━━ Records

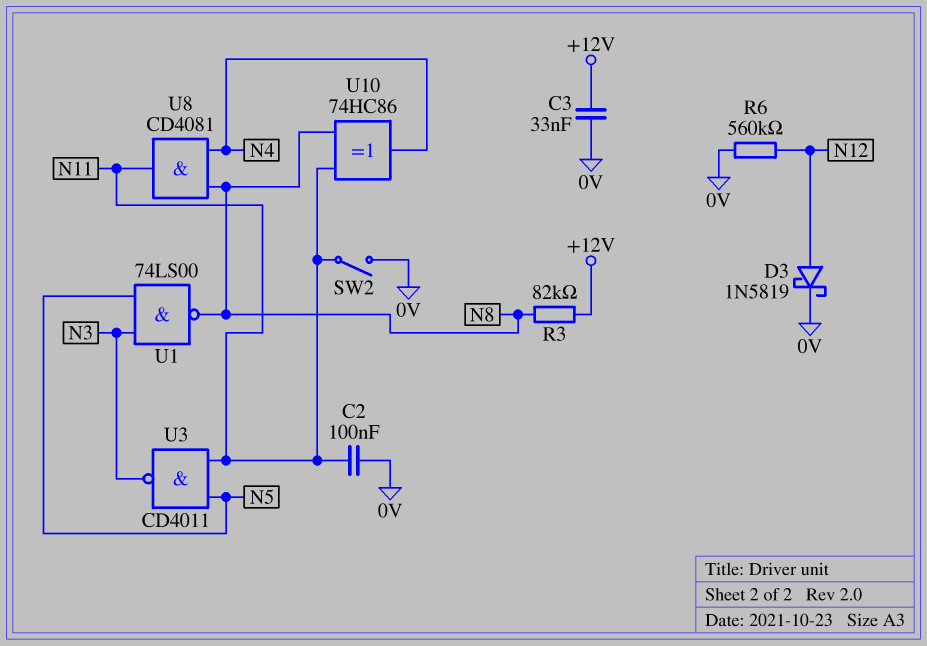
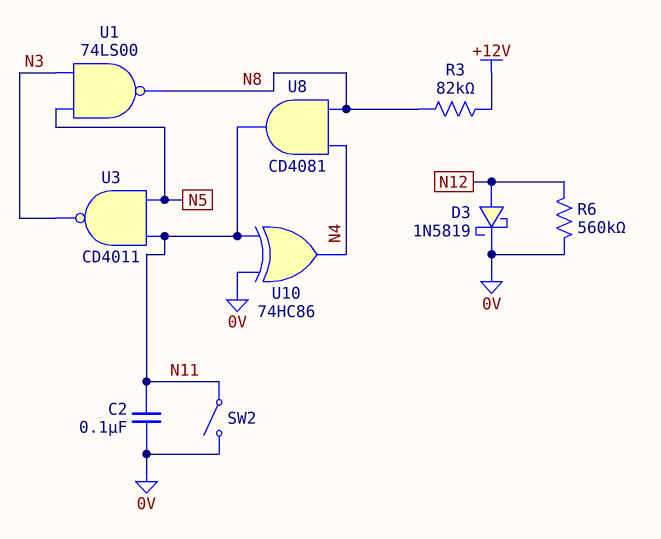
C3: 33nF (+12V, 0V) -> none
U10: XOR 74HC86 (in N8, in N11, out N4) -> XOR 74HC86 (in 0V, in N11, out N4)

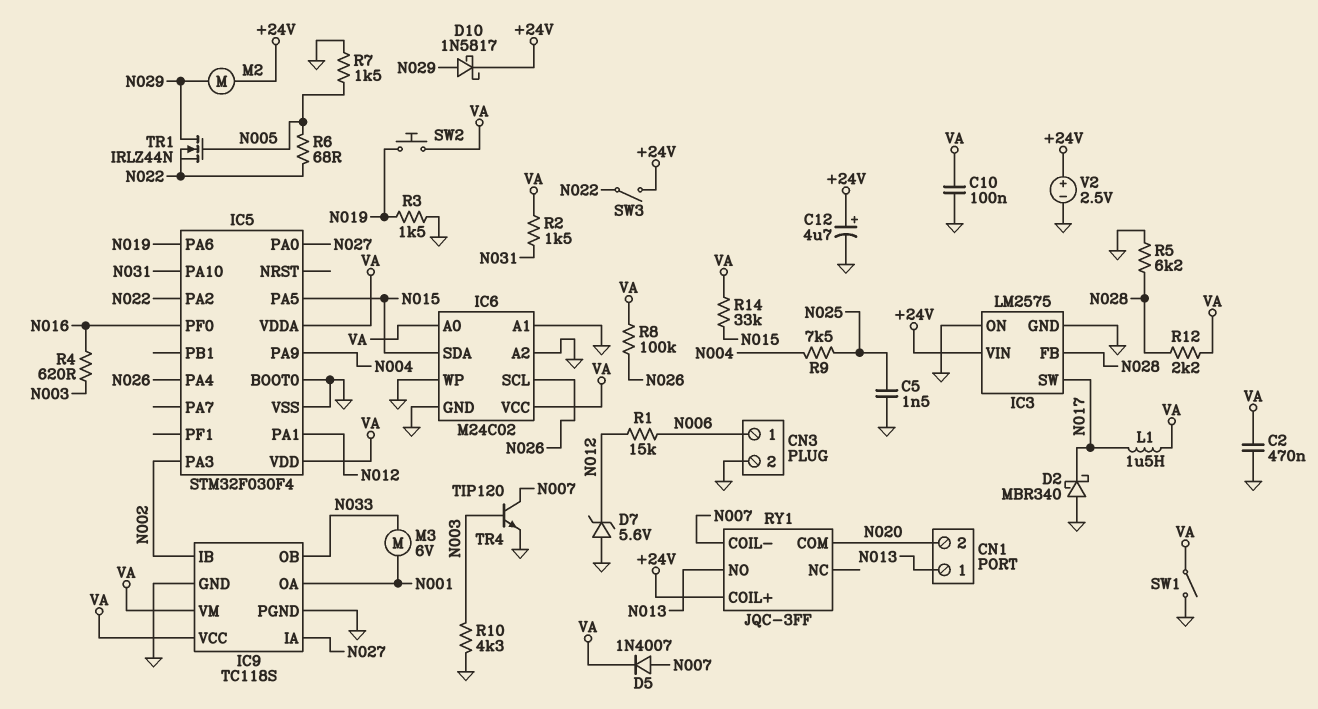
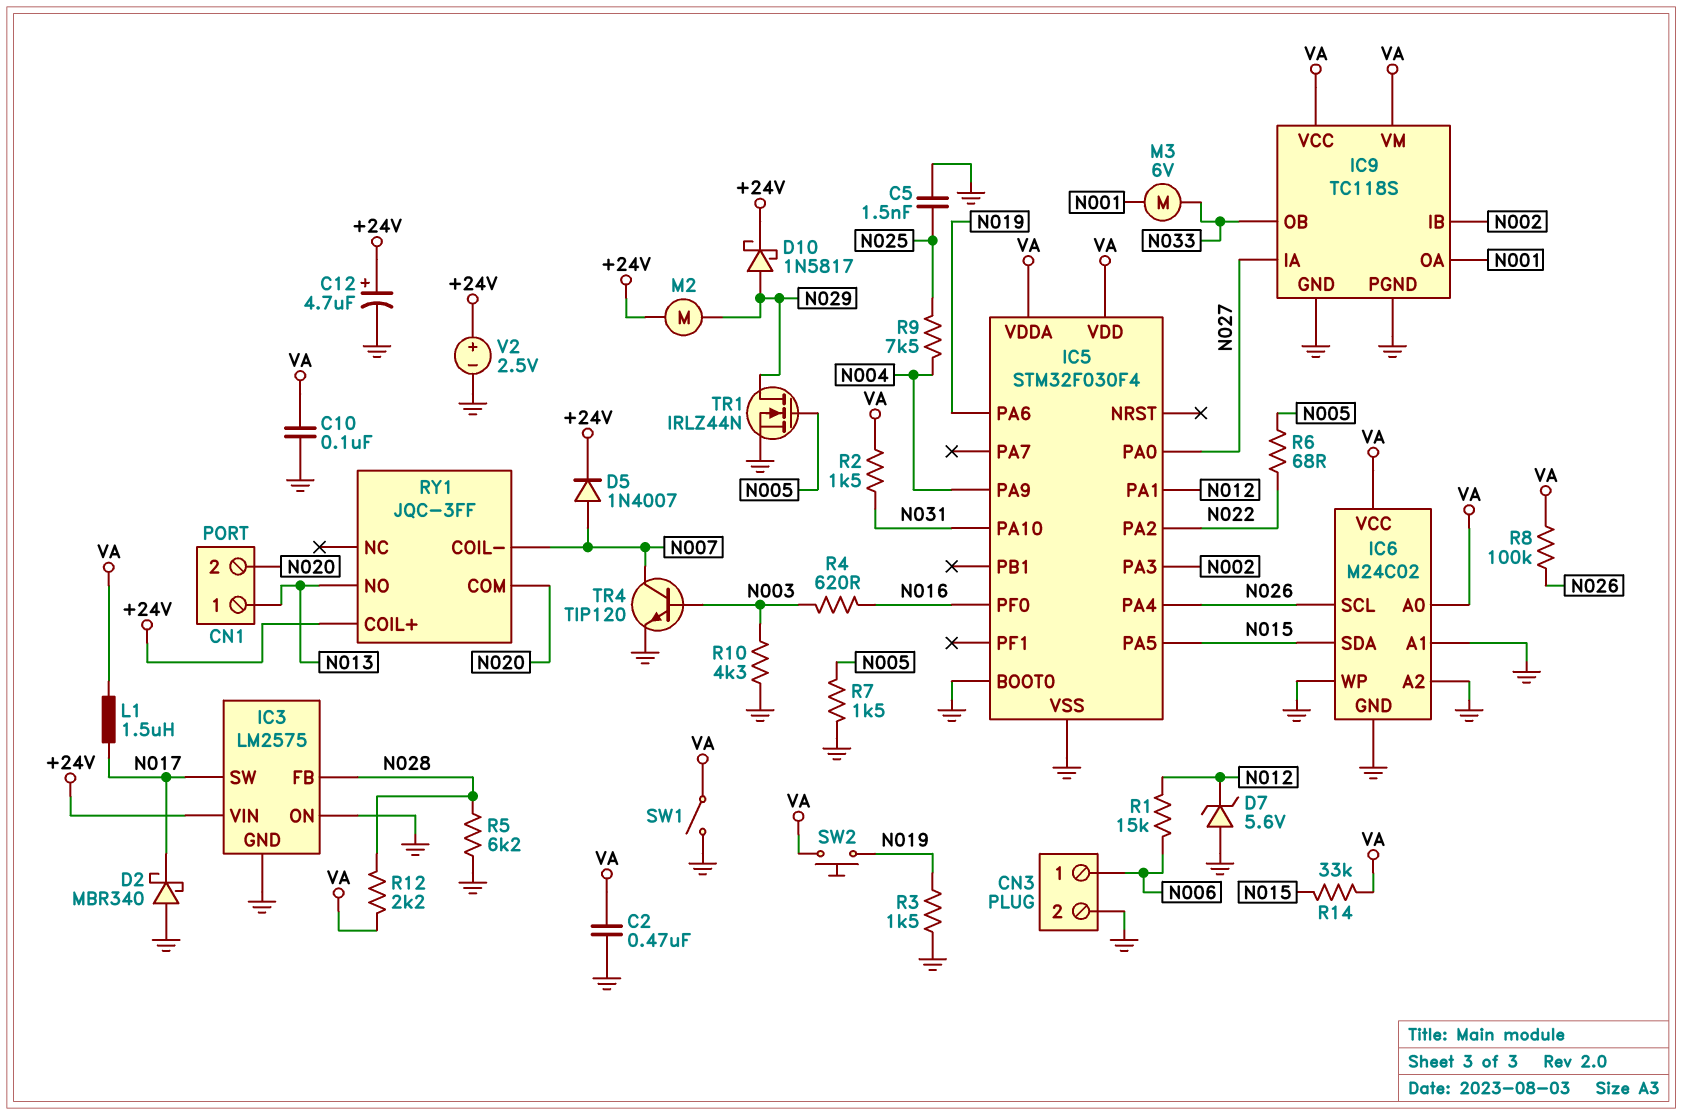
D5: diode 1N4007 (A N007, K VA) -> diode 1N4007 (A N007, K +24V)
SW3: switch (+24V, N022) -> none
TR1: NMOS IRLZ44N (G N005, D N029, S N022) -> NMOS IRLZ44N (G N005, D N029, S GND)

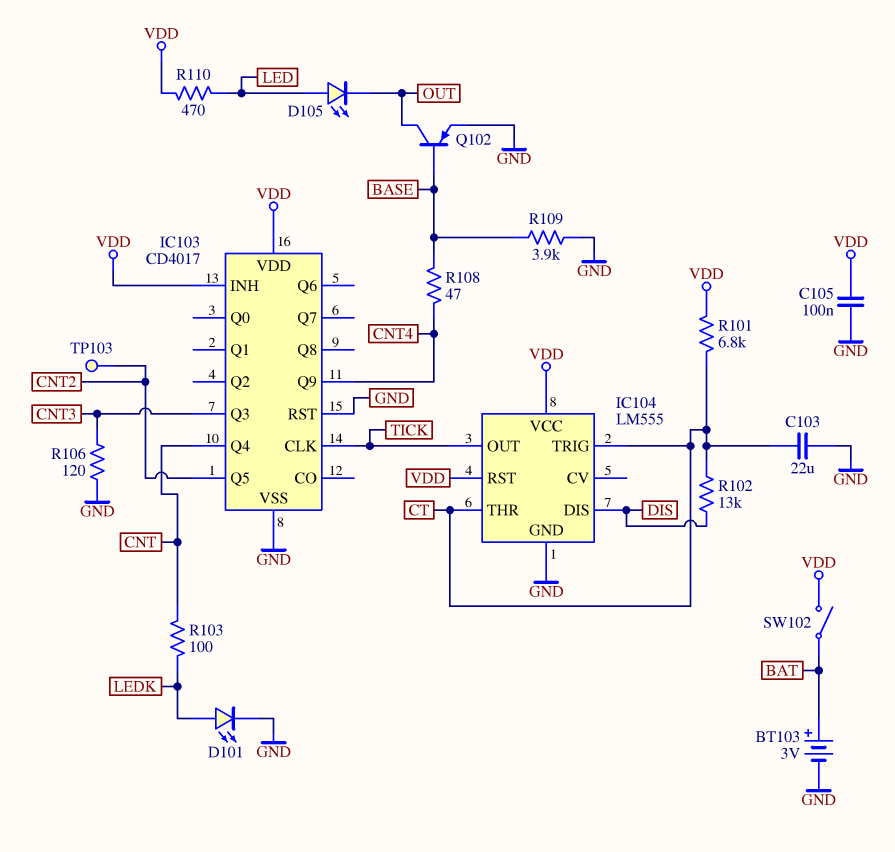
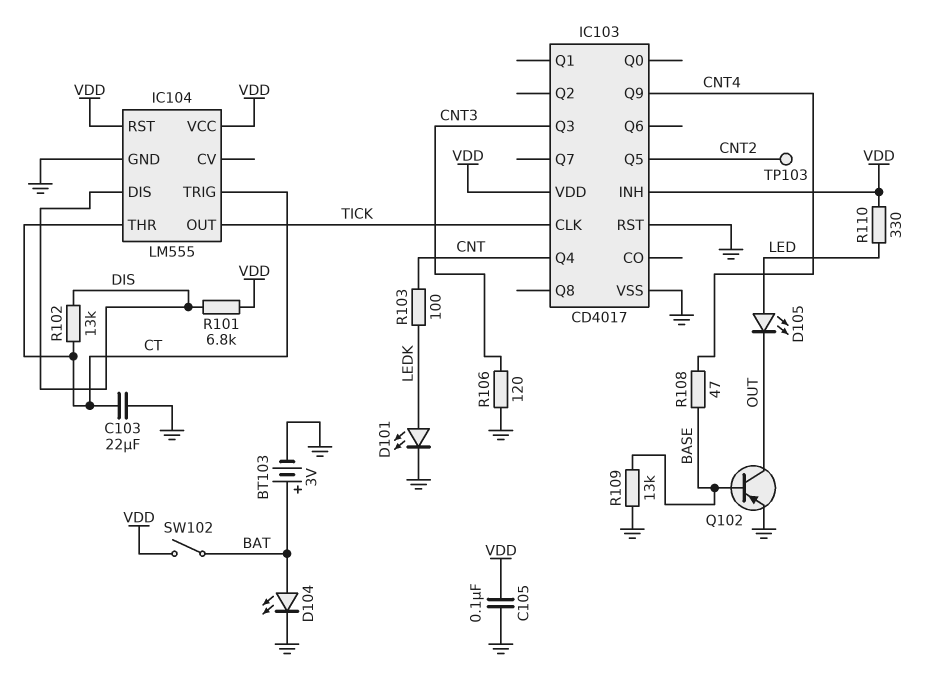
D104: none -> LED (A BAT, K GND)
R101: 6.8k (CT, VDD) -> 6.8k (DIS, VDD)
R109: 3.9k (BASE, GND) -> 13k (BASE, GND)
R110: 470 (LED, VDD) -> 330 (LED, VDD)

━━━━

Work instructions: A verbatim copy of the data, with all pictures omitted, is the required output.

Finished task:
C3: 33nF (+12V, 0V) -> none
U10: XOR 74HC86 (in N8, in N11, out N4) -> XOR 74HC86 (in 0V, in N11, out N4)

D5: diode 1N4007 (A N007, K VA) -> diode 1N4007 (A N007, K +24V)
SW3: switch (+24V, N022) -> none
TR1: NMOS IRLZ44N (G N005, D N029, S N022) -> NMOS IRLZ44N (G N005, D N029, S GND)

D104: none -> LED (A BAT, K GND)
R101: 6.8k (CT, VDD) -> 6.8k (DIS, VDD)
R109: 3.9k (BASE, GND) -> 13k (BASE, GND)
R110: 470 (LED, VDD) -> 330 (LED, VDD)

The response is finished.